● **AVAILABLE RECORDS**:
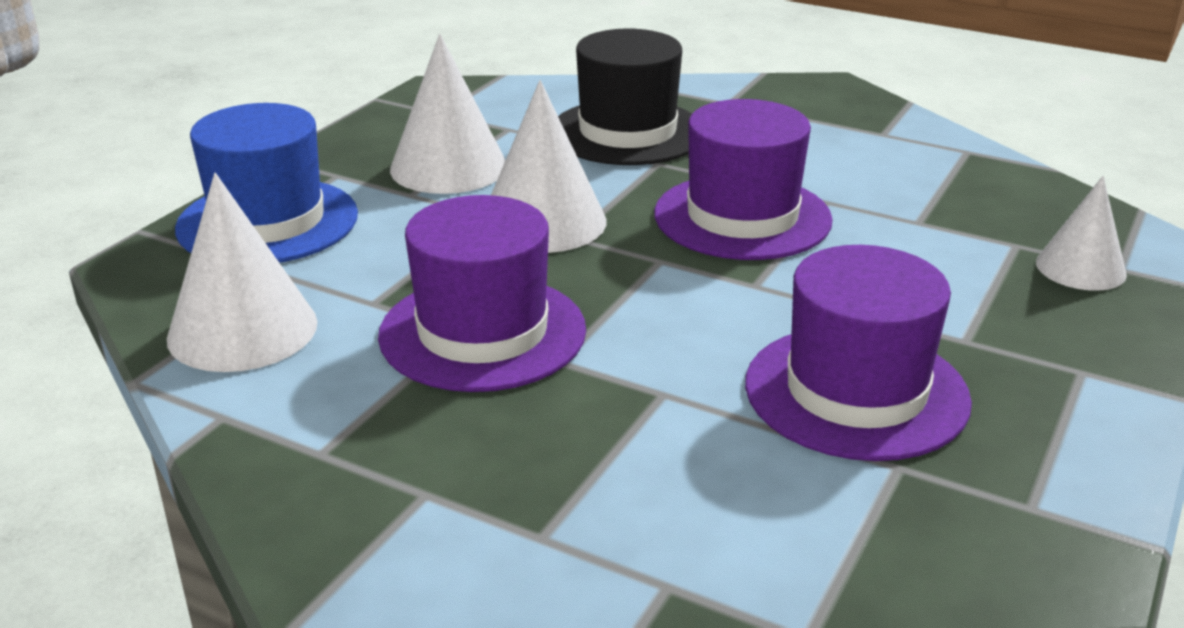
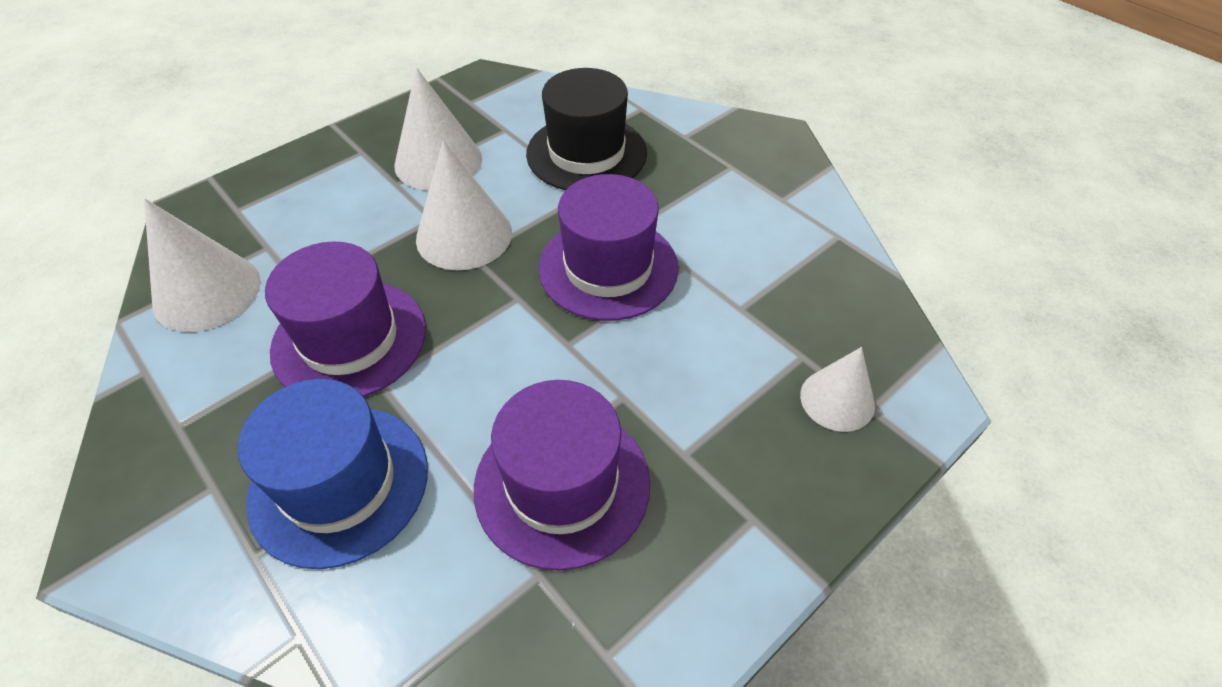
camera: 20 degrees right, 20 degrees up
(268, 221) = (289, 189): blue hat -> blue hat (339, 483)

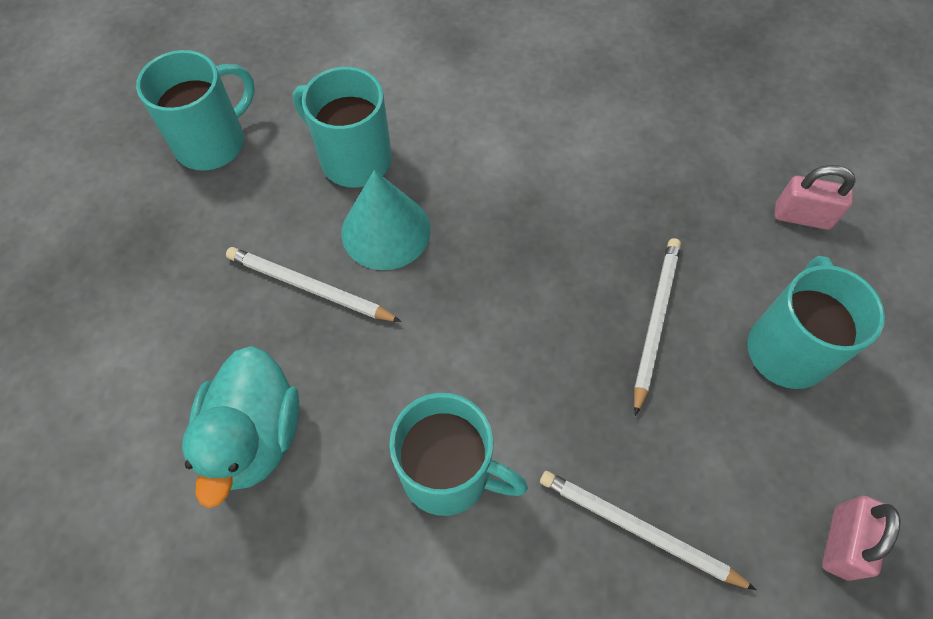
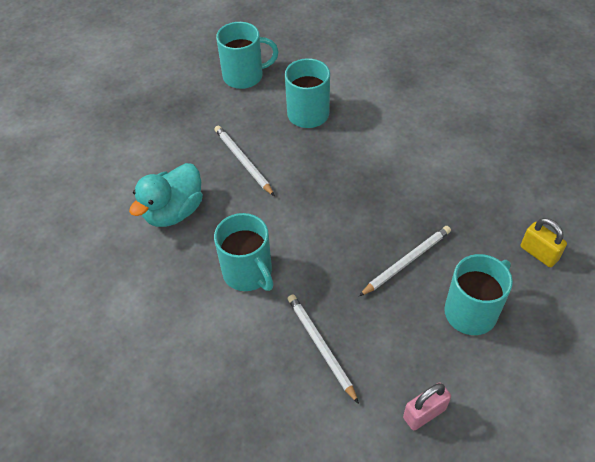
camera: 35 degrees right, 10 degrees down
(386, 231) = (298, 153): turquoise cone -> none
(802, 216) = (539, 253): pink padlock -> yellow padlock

● **ABOUT THIS EXERCISE**:
Should the entries hold any pictures, please omit those and print the remaining text exactly.

● **SOLUTION TO THIS EXERCISE**:
camera: 20 degrees right, 20 degrees up
(268, 221) = (289, 189): blue hat -> blue hat (339, 483)

camera: 35 degrees right, 10 degrees down
(386, 231) = (298, 153): turquoise cone -> none
(802, 216) = (539, 253): pink padlock -> yellow padlock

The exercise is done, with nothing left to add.